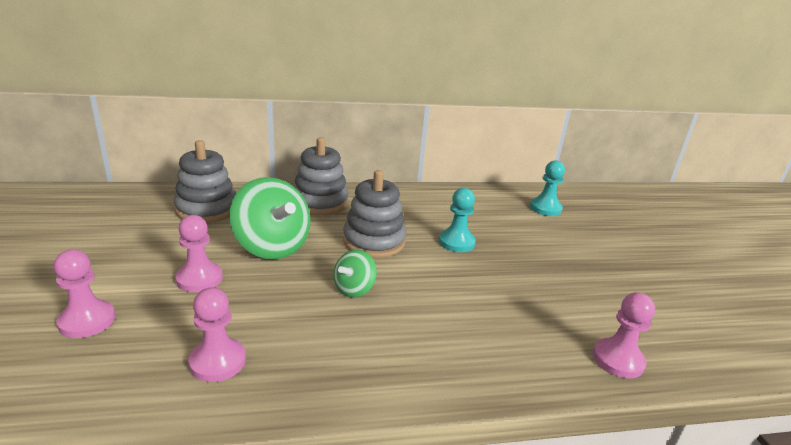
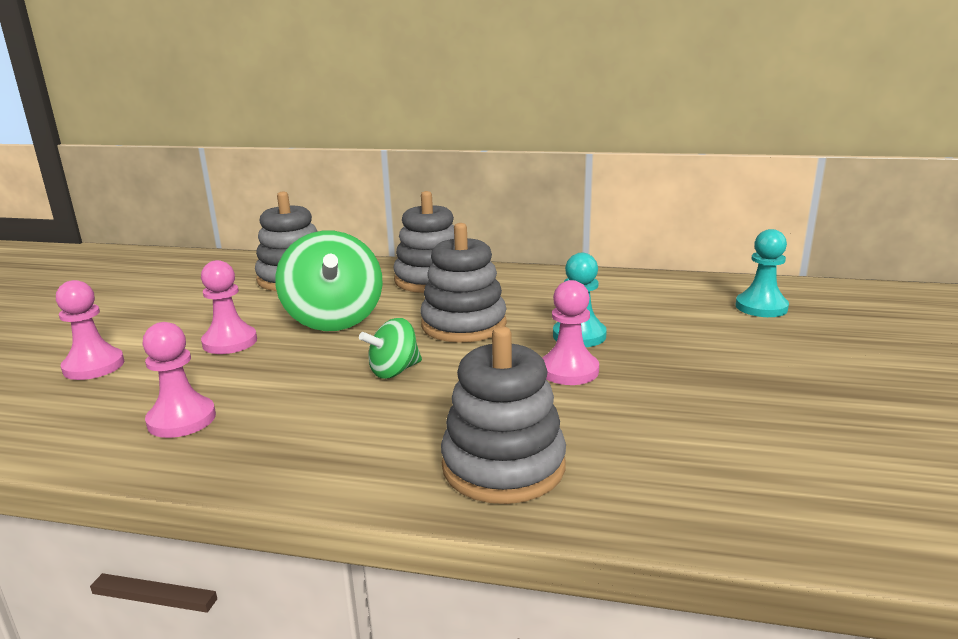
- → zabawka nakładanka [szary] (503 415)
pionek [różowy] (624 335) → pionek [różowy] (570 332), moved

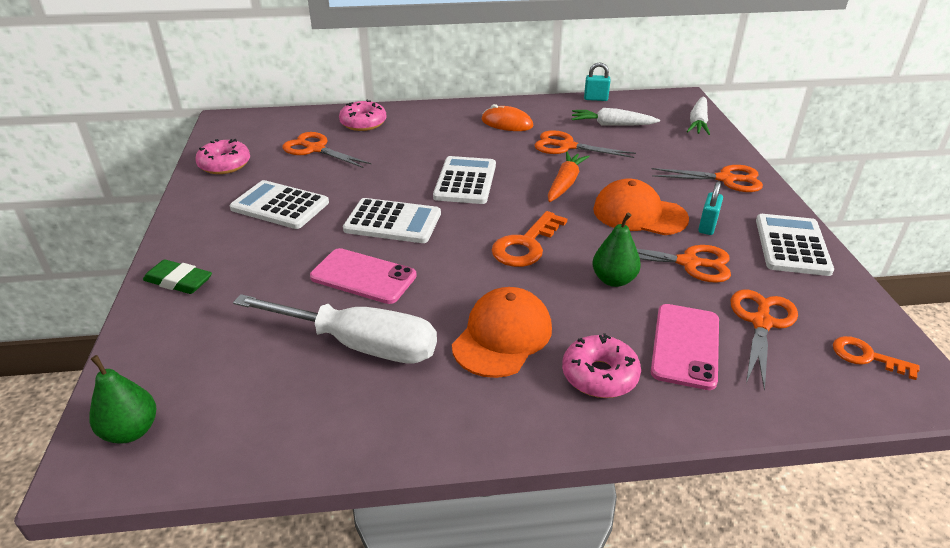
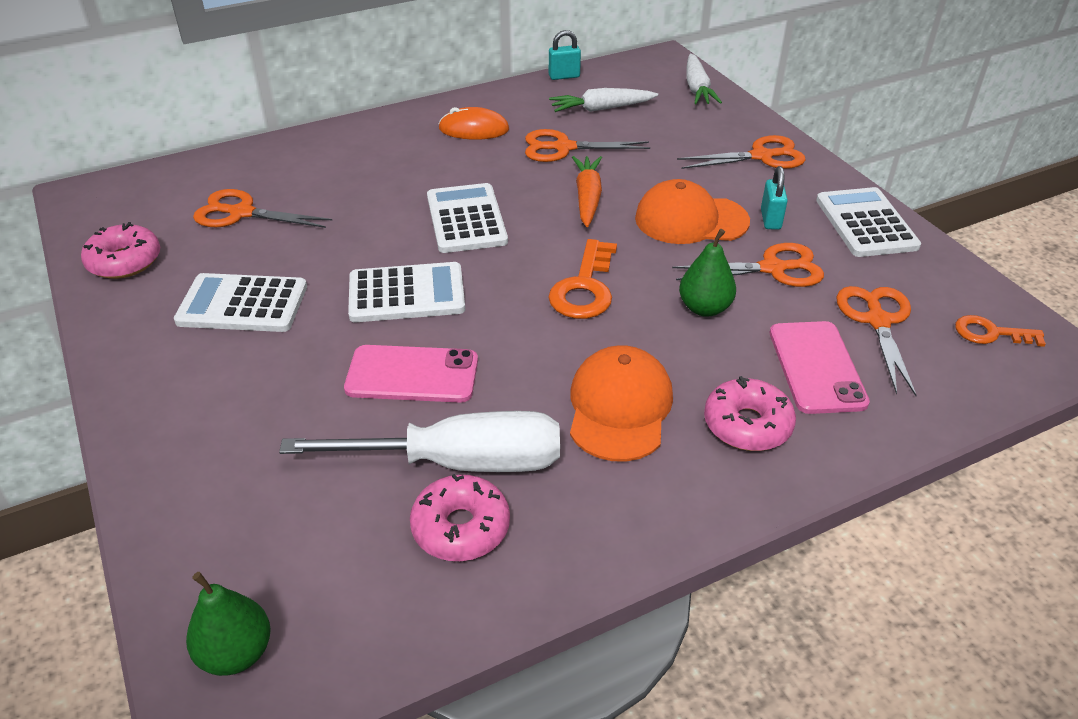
donut [różowy] (362 115) → donut [różowy] (460 517), moved
gumka do mazania [zielony] (177 277) → -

What to do
Only the lines from the one with "pionek [różowy] (624" through the last line of the listing belong in your answer; copy them exactly and skip the pictures.

Output below
pionek [różowy] (624 335) → pionek [różowy] (570 332), moved

donut [różowy] (362 115) → donut [różowy] (460 517), moved
gumka do mazania [zielony] (177 277) → -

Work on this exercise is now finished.